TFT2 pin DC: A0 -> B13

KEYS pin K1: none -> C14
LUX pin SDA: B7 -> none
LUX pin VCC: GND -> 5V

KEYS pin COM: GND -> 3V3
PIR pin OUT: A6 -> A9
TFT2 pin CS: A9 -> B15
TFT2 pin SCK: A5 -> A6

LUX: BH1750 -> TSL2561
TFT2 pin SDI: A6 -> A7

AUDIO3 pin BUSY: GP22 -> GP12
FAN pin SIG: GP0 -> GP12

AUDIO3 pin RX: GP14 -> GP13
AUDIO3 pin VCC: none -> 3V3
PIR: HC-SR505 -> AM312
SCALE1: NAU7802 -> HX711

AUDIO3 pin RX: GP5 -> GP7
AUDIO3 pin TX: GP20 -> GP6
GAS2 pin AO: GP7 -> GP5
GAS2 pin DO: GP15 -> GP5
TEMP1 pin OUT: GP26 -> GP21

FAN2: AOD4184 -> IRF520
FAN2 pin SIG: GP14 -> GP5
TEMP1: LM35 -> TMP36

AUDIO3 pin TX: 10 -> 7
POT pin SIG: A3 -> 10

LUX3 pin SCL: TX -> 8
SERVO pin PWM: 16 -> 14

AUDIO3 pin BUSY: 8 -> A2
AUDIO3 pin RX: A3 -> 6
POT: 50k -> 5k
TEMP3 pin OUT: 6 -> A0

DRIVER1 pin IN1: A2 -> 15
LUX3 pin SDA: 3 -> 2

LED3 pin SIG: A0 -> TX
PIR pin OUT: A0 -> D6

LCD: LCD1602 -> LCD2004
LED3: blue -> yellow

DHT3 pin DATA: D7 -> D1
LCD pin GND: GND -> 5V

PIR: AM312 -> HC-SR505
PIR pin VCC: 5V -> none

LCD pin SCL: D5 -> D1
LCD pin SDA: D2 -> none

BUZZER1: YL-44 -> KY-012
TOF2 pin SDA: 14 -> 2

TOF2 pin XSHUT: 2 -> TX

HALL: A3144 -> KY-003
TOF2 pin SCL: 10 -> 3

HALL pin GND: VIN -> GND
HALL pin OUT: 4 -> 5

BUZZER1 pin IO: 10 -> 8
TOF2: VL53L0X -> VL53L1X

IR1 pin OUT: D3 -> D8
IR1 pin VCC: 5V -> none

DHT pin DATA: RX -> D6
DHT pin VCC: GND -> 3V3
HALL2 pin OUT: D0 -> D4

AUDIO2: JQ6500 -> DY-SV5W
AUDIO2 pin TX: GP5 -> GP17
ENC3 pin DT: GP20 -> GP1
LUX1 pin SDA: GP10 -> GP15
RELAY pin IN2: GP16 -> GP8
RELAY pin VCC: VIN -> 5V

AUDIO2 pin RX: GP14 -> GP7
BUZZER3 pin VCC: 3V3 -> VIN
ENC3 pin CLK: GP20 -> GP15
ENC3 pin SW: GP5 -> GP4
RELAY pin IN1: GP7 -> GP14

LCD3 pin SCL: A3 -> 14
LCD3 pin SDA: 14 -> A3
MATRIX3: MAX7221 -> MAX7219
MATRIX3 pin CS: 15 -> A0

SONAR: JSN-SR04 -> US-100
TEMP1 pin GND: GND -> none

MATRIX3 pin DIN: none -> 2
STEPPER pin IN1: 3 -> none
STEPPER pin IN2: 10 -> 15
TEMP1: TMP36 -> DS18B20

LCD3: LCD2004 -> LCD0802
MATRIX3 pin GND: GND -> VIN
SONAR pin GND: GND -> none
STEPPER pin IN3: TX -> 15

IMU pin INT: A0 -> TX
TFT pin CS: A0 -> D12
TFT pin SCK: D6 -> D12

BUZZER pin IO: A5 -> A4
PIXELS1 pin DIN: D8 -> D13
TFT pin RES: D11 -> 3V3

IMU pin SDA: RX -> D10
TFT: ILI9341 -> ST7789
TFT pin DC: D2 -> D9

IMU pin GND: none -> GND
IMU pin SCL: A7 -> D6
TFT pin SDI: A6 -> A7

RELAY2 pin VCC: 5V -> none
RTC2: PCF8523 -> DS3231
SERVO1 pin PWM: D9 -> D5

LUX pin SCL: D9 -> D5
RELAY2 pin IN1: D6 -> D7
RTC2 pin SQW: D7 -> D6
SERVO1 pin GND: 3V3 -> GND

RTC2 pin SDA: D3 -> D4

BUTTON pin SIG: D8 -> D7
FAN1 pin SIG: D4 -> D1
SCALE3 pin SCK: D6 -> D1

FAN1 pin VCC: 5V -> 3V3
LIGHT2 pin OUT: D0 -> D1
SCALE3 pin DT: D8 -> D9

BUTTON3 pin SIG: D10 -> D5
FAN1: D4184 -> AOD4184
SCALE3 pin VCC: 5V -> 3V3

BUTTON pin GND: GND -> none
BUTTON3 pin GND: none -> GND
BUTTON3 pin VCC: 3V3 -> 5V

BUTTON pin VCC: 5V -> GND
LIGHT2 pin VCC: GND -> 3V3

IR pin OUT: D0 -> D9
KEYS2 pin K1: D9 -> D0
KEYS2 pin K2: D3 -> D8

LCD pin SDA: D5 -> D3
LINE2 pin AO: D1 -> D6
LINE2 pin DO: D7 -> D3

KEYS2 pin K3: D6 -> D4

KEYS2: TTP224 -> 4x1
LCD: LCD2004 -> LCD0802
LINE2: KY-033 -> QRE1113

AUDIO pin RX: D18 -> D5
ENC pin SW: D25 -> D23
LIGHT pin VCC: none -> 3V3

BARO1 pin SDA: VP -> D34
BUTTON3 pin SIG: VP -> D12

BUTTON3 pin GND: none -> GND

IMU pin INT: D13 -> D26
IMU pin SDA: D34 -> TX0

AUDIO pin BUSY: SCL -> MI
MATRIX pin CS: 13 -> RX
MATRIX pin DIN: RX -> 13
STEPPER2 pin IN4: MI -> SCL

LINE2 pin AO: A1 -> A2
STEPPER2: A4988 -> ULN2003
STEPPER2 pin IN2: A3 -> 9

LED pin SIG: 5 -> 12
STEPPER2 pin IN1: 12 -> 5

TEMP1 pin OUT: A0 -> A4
• • • • •
## What the exercise asks
For this task, copy every line of the material in which "SONAR" appears.

## Completed task
SONAR: JSN-SR04 -> US-100
SONAR pin GND: GND -> none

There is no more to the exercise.